*** Opening DATA ***

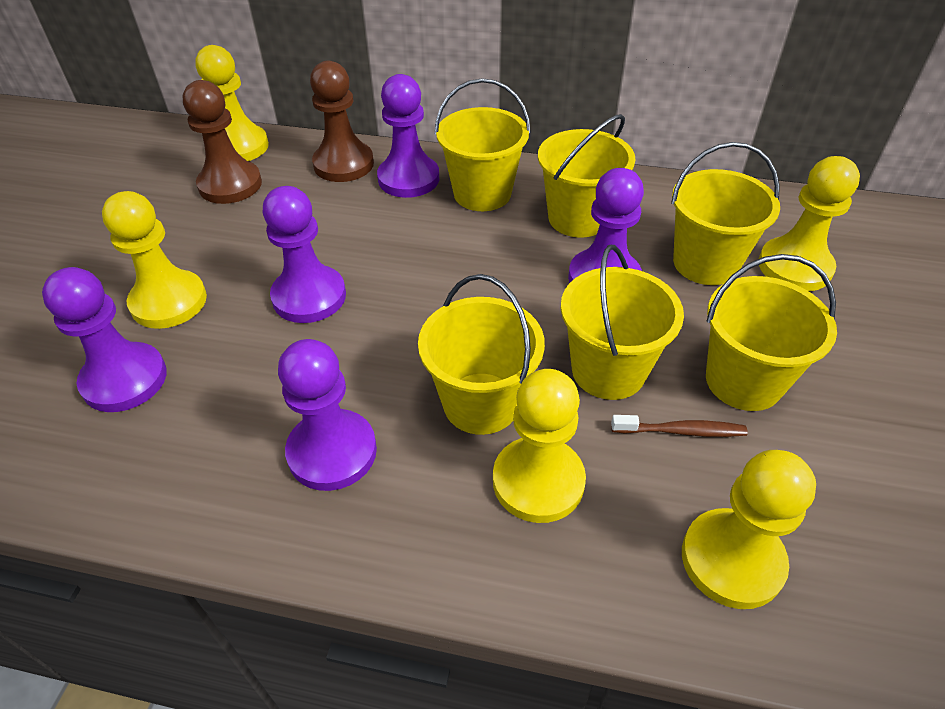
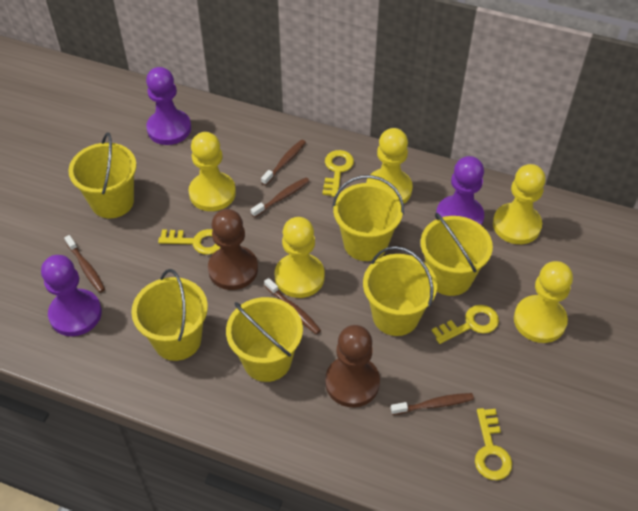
brown toothbrush: 1 -> 5
purple pawn: 5 -> 3
yellow key: 0 -> 4

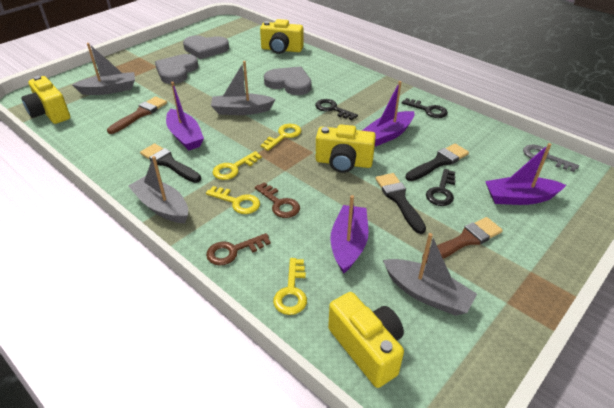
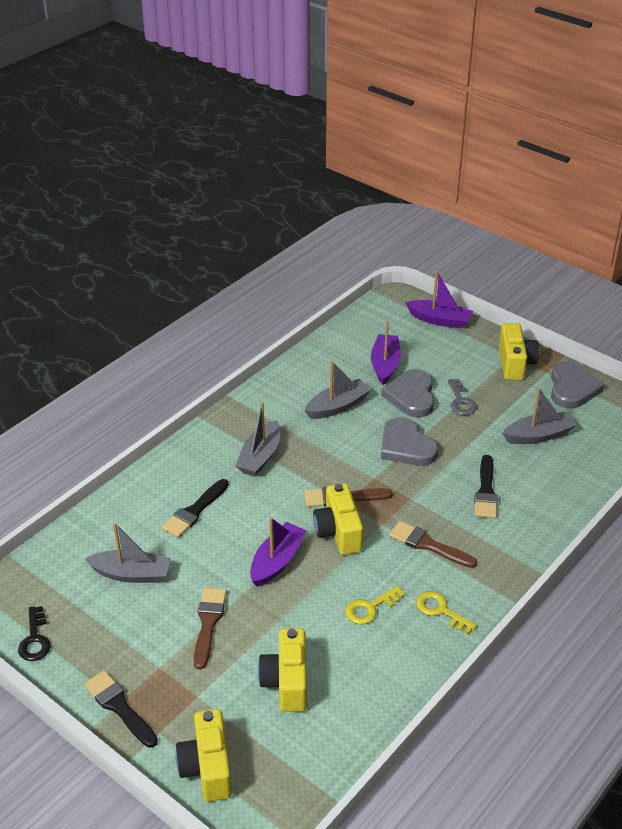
black key: 3 -> 1
brown brush: 2 -> 3
brown key: 2 -> 0
purple boat: 4 -> 3
yellow key: 4 -> 2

*** Closing DATA ***

**ASSIGNMENT**
Pictures do not belong in the copy. Please reproduce the entries above exactly otherwise.

**EXERCISE RESULT**
brown toothbrush: 1 -> 5
purple pawn: 5 -> 3
yellow key: 0 -> 4

black key: 3 -> 1
brown brush: 2 -> 3
brown key: 2 -> 0
purple boat: 4 -> 3
yellow key: 4 -> 2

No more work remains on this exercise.